▶ [Provided records]:
========================

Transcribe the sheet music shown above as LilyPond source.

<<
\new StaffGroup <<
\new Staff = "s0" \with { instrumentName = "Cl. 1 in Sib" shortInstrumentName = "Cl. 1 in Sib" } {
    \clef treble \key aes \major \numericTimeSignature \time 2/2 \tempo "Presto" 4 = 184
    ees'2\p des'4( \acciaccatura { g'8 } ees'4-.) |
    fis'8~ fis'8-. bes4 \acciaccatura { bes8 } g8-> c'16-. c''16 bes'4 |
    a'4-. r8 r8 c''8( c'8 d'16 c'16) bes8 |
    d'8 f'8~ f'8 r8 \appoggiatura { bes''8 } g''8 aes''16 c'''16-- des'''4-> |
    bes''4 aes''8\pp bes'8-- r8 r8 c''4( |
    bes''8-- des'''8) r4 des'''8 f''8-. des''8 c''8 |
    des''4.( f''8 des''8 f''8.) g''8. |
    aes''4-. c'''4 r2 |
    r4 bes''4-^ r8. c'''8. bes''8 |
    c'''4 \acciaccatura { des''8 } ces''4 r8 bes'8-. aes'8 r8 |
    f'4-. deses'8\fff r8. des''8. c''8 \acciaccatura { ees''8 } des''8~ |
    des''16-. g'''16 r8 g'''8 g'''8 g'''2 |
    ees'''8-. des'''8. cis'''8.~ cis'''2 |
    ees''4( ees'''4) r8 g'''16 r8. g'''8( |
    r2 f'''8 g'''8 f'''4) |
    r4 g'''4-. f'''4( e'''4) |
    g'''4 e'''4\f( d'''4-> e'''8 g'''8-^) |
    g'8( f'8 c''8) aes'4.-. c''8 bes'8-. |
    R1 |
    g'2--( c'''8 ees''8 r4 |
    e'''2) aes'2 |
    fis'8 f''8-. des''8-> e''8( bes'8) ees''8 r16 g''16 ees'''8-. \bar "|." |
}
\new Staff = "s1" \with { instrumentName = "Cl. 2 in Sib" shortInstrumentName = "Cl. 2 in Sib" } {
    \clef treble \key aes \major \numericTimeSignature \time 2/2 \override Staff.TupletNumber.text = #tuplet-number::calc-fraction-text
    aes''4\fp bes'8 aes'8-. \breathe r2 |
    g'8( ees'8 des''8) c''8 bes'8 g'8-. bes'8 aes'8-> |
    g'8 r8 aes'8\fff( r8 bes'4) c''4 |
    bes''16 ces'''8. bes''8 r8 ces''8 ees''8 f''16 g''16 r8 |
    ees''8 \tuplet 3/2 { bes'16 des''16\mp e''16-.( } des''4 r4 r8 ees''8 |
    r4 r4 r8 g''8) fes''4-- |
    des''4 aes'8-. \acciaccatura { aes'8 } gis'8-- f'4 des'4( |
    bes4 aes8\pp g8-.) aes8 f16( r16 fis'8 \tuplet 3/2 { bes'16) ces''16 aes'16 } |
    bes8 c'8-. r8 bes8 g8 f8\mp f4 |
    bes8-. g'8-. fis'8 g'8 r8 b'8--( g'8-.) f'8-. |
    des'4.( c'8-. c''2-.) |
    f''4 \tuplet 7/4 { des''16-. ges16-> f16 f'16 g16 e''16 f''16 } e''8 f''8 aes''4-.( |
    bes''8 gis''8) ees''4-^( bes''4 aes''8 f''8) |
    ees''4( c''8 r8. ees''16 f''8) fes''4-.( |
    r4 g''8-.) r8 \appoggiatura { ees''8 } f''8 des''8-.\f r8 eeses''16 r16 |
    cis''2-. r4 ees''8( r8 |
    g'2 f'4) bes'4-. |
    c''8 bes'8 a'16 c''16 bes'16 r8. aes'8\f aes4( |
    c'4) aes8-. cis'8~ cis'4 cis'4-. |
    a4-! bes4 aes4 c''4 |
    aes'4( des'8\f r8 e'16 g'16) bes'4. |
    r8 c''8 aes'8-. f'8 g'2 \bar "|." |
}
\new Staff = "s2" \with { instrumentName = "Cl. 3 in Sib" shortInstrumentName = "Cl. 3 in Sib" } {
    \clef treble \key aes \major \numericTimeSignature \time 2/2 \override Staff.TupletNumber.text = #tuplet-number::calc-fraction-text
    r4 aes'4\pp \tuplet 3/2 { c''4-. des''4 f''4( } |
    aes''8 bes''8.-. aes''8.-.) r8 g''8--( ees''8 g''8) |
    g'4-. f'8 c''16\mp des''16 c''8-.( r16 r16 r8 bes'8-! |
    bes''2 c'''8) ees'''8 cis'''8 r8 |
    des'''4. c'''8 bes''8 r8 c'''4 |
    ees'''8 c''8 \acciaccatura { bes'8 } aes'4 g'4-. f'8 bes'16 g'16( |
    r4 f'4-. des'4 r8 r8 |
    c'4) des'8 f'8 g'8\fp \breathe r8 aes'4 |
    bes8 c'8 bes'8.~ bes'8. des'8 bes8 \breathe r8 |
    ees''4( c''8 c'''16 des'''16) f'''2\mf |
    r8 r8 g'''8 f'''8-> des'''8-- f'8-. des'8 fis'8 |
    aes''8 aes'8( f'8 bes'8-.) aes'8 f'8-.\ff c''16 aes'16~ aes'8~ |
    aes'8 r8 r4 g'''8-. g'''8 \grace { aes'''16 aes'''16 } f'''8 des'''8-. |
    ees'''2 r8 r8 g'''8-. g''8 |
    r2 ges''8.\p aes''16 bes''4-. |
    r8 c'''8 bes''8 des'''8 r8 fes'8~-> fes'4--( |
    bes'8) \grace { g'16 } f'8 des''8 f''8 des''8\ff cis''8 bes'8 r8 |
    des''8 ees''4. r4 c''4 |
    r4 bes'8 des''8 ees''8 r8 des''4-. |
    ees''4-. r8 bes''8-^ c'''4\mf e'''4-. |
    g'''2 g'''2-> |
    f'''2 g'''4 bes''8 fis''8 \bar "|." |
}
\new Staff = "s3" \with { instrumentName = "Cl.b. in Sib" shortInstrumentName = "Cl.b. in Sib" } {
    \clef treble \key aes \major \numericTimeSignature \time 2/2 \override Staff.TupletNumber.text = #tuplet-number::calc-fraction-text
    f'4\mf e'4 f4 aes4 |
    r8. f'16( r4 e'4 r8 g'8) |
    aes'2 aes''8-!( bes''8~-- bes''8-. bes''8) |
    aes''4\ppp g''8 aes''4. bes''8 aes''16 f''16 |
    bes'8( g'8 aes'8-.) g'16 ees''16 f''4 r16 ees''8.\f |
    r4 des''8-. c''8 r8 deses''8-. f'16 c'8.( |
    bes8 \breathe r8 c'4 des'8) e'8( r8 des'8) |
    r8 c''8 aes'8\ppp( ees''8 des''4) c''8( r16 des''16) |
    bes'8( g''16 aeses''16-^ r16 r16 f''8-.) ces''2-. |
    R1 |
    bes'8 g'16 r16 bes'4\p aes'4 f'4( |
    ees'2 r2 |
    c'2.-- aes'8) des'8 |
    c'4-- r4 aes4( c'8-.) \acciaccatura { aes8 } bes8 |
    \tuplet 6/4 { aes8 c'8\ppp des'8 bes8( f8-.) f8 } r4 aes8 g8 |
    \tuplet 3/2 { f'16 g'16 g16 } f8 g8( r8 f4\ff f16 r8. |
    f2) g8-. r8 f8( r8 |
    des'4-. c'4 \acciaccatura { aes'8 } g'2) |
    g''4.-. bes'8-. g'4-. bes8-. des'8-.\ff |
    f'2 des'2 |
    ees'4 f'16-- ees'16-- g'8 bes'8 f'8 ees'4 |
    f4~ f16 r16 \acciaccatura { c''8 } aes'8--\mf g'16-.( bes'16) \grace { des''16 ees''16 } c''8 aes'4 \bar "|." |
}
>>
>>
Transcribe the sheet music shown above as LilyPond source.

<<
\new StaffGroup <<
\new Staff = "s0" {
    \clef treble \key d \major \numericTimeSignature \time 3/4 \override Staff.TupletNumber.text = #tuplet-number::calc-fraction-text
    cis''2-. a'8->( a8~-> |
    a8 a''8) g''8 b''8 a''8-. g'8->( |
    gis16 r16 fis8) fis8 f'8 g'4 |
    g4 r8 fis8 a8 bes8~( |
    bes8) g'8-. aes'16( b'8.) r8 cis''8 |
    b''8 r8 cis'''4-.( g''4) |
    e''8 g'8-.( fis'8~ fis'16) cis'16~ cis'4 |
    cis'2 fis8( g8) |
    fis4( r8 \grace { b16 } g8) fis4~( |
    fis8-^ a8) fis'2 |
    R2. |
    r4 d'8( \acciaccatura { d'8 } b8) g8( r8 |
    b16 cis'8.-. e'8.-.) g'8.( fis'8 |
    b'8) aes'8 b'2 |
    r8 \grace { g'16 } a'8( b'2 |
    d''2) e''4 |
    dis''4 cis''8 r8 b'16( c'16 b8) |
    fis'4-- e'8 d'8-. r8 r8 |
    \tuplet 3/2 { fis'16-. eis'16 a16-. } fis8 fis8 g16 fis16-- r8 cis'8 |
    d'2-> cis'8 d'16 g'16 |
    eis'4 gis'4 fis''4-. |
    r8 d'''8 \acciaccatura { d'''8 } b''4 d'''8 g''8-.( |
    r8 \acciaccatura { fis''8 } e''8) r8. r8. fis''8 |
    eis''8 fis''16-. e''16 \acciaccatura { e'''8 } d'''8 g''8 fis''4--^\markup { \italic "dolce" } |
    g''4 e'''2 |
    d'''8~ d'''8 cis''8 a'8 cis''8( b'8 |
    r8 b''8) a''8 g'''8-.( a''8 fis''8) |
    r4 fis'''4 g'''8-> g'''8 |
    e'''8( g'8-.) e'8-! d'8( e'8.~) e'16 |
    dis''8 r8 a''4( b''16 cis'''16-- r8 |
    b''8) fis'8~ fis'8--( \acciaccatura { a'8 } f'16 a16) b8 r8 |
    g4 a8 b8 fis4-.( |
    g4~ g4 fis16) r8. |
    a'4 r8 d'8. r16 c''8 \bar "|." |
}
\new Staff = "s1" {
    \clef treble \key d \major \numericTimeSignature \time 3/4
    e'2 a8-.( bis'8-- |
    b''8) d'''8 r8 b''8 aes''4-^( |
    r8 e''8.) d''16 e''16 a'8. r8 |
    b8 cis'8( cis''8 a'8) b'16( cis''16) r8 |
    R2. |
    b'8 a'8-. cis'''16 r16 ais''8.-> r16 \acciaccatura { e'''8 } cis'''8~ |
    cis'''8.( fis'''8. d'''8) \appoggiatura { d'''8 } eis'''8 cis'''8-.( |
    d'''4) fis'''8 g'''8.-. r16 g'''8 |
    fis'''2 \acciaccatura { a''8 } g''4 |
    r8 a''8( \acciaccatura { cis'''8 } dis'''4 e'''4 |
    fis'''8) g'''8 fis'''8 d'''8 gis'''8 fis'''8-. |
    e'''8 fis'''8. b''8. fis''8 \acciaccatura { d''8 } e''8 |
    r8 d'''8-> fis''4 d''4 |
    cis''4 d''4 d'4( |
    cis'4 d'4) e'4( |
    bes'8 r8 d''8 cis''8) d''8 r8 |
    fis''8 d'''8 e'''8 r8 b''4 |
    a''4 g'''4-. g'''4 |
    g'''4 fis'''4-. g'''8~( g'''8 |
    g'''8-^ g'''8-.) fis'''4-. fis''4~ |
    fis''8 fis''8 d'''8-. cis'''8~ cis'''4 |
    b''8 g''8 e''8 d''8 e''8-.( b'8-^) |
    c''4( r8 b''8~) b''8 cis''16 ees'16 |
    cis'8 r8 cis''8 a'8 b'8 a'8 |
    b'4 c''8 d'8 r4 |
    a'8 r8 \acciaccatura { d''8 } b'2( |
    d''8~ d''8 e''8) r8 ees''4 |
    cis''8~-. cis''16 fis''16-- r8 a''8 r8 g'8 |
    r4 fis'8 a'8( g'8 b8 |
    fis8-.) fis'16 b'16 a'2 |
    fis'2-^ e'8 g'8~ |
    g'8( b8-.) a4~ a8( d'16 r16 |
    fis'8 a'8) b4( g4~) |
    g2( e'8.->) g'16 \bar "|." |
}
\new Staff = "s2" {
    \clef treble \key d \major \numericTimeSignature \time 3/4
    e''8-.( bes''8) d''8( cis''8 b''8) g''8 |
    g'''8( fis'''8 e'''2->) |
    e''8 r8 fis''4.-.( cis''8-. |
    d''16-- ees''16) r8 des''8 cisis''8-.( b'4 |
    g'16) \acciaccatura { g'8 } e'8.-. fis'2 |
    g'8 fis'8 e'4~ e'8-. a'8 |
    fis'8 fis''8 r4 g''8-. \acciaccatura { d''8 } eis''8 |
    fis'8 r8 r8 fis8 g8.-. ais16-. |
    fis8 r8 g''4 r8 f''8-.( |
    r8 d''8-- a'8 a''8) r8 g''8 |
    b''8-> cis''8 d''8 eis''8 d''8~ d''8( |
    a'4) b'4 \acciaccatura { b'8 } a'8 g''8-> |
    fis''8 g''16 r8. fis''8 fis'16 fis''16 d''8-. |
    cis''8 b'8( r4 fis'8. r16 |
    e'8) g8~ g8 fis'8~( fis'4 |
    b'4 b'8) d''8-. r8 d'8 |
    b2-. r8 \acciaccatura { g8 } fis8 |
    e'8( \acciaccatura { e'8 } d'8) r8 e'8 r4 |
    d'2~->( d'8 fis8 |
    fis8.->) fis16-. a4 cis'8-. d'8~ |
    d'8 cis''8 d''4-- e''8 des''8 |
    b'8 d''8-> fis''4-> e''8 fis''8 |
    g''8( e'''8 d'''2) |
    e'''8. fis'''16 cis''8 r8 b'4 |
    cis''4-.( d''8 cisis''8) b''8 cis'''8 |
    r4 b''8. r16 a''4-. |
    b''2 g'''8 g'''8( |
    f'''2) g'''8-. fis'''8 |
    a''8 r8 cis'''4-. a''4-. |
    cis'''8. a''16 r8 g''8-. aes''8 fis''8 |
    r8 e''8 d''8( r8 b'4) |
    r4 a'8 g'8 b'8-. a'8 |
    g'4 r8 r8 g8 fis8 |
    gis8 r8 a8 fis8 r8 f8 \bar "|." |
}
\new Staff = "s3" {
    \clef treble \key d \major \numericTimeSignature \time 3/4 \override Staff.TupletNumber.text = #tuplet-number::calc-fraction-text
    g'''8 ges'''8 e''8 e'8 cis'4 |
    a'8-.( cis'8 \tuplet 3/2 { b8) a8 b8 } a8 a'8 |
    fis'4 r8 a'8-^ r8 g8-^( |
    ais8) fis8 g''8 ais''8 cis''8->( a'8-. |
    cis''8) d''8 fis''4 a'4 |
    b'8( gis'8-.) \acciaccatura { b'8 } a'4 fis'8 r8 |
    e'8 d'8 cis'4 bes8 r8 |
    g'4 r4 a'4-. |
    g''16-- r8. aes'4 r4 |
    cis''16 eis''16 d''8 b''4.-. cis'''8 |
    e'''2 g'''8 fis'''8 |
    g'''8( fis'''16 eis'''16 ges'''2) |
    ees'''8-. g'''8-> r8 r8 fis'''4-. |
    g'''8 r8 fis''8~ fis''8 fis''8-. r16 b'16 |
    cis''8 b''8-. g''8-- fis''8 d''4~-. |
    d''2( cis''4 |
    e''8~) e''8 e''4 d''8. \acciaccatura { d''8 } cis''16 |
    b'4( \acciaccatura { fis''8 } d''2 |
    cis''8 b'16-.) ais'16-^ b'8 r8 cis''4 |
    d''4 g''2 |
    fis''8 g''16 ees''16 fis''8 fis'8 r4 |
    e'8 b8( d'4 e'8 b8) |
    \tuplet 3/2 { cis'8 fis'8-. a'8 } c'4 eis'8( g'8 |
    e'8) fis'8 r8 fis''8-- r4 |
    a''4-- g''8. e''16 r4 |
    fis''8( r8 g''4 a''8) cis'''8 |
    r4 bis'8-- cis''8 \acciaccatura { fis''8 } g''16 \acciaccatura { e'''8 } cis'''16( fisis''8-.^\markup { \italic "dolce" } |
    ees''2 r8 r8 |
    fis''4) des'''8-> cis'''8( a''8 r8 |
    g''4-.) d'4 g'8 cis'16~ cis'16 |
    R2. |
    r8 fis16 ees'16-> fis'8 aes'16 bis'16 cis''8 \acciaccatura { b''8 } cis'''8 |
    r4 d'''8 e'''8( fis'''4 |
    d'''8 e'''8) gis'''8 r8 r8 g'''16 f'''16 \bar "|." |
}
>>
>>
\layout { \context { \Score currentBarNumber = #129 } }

========================

Extract every line of the entries above that contains the string "breathe".

    aes''4\fp bes'8 aes'8-. \breathe r2 |
    c'4) des'8 f'8 g'8\fp \breathe r8 aes'4 |
    bes8 c'8 bes'8.~ bes'8. des'8 bes8 \breathe r8 |
    bes8 \breathe r8 c'4 des'8) e'8( r8 des'8) |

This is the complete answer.